Data:
########################################

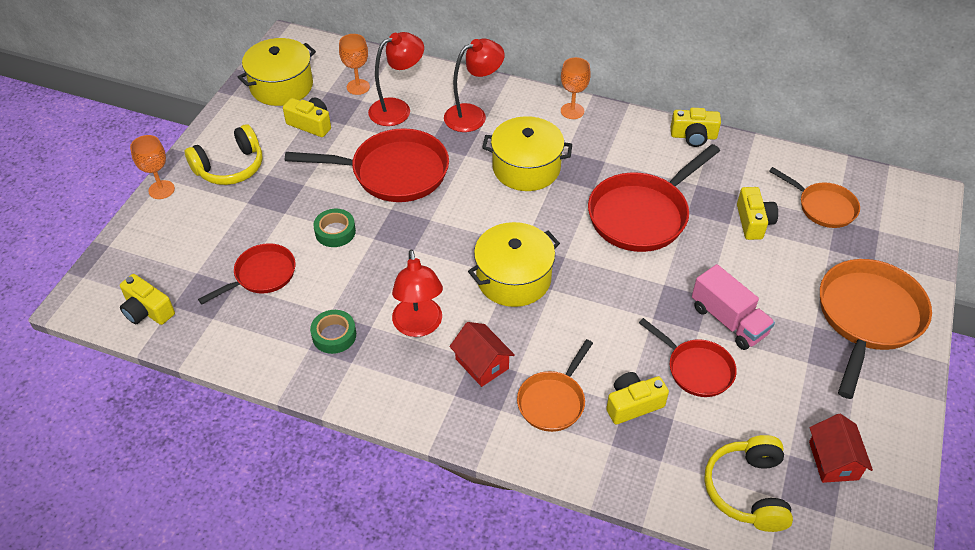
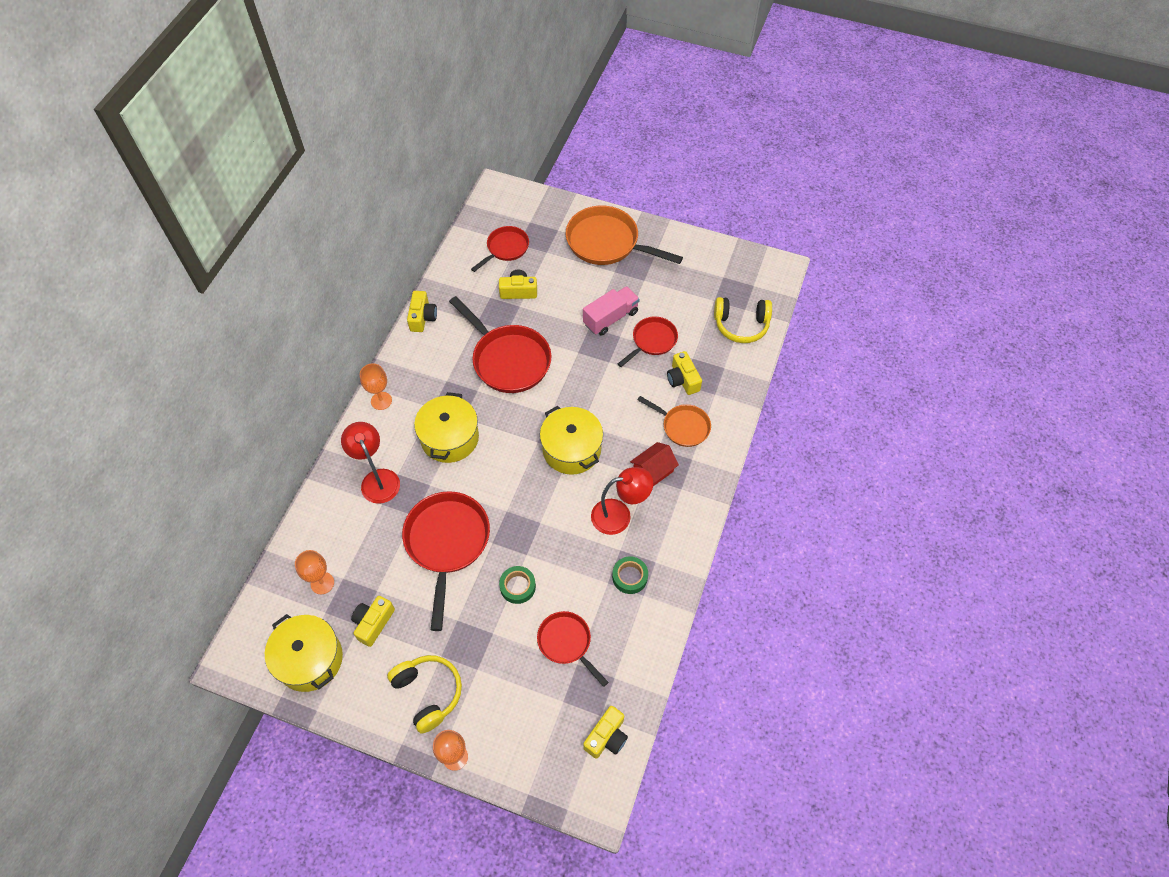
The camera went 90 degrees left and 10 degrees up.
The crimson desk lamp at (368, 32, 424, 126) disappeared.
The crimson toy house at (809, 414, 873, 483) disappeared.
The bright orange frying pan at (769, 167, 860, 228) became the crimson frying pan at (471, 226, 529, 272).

########################################

Show each line from the listing above that includes the word "crimson".

Solution to the problem:
The crimson desk lamp at (368, 32, 424, 126) disappeared.
The crimson toy house at (809, 414, 873, 483) disappeared.
The bright orange frying pan at (769, 167, 860, 228) became the crimson frying pan at (471, 226, 529, 272).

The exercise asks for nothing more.